#### BRIEF
Within the data that follows, set down exactly the lines from the one containing "red pentagon: (329, 582)" through the one containing "gray L-shape: (754, 725)", both ends included.

#### RECORDS PROVIDED
===

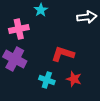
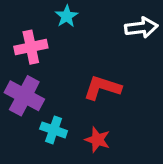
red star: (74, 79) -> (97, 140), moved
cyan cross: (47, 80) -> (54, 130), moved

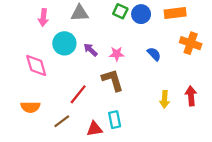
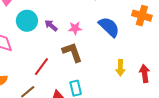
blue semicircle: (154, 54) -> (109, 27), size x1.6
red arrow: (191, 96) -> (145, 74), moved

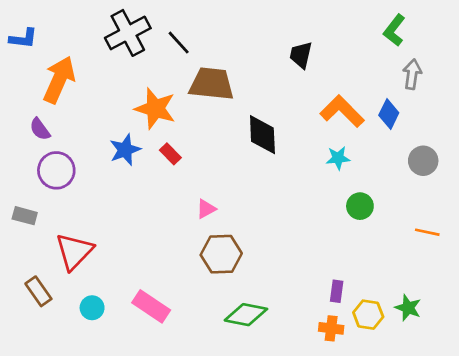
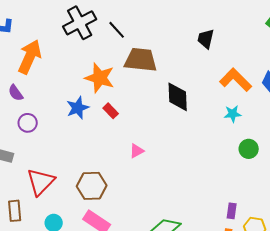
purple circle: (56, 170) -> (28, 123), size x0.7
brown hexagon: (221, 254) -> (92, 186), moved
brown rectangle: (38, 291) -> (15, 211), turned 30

===

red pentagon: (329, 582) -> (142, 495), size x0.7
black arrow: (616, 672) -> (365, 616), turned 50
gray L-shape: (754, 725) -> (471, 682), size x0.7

===

#### WRITTEN RESPONSE
red pentagon: (329, 582) -> (142, 495), size x0.7
black arrow: (616, 672) -> (365, 616), turned 50
gray L-shape: (754, 725) -> (471, 682), size x0.7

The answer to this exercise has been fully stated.